EXERCISE DESCRIPTION :: Copy nothing from the entries below except the lines from the one containing "SW1: button (+3V3, RESET)" through the one containing "U1: LM350 -> LM338", and copy those exactly.

DATA SUPPLIED ::

*** Begin section ***

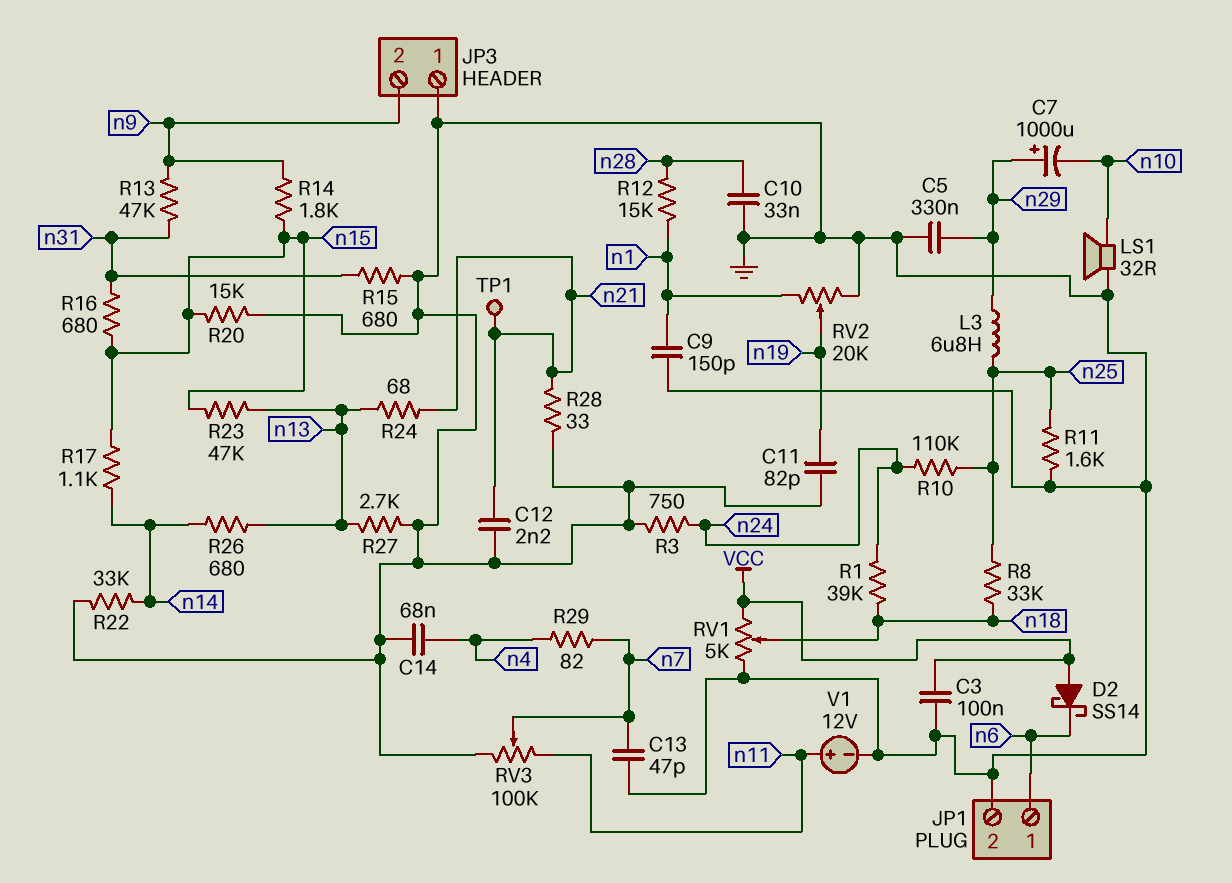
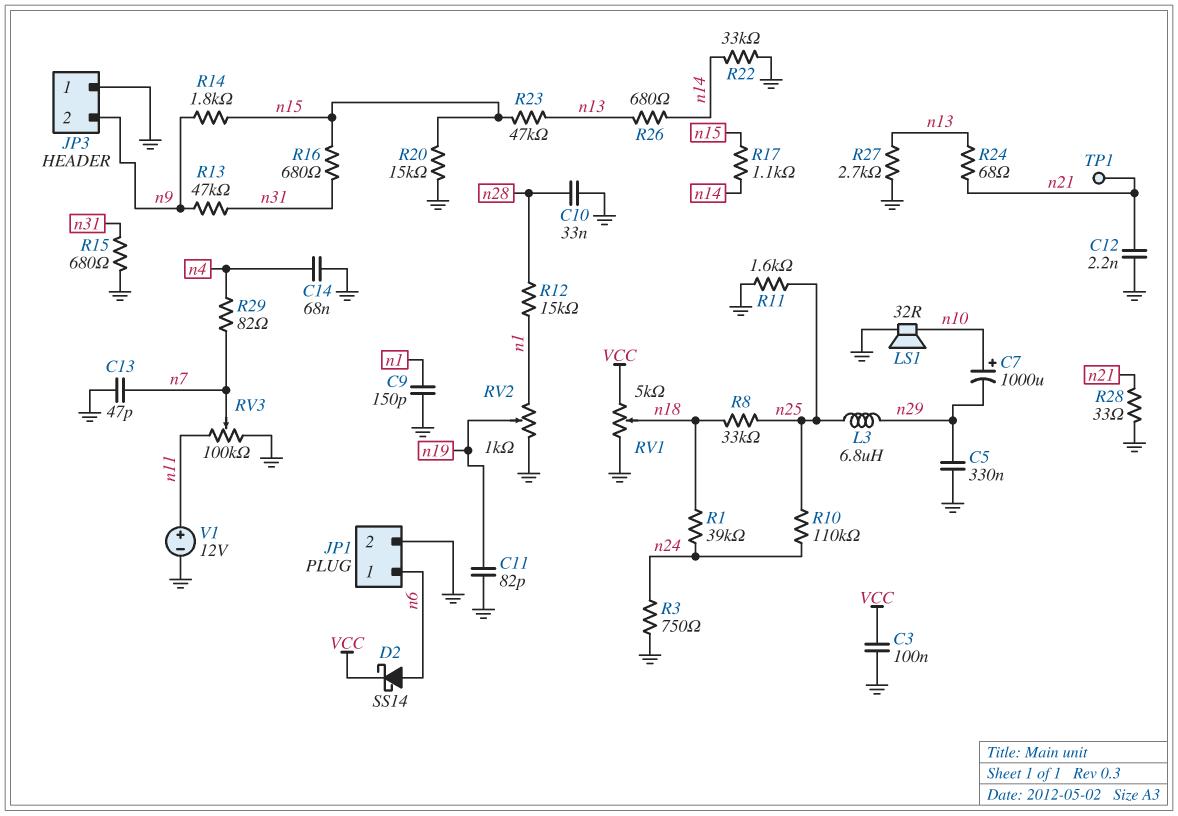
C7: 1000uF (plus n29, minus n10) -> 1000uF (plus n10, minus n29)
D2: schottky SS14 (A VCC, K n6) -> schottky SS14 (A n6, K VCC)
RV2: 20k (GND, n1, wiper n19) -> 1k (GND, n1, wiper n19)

*** End section ***
*** Begin section ***

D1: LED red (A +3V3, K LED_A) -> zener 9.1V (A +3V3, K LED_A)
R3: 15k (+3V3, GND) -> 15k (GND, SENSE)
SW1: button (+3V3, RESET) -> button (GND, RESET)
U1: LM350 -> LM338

*** End section ***

ANSWER FOR THIS EXERCISE ::
SW1: button (+3V3, RESET) -> button (GND, RESET)
U1: LM350 -> LM338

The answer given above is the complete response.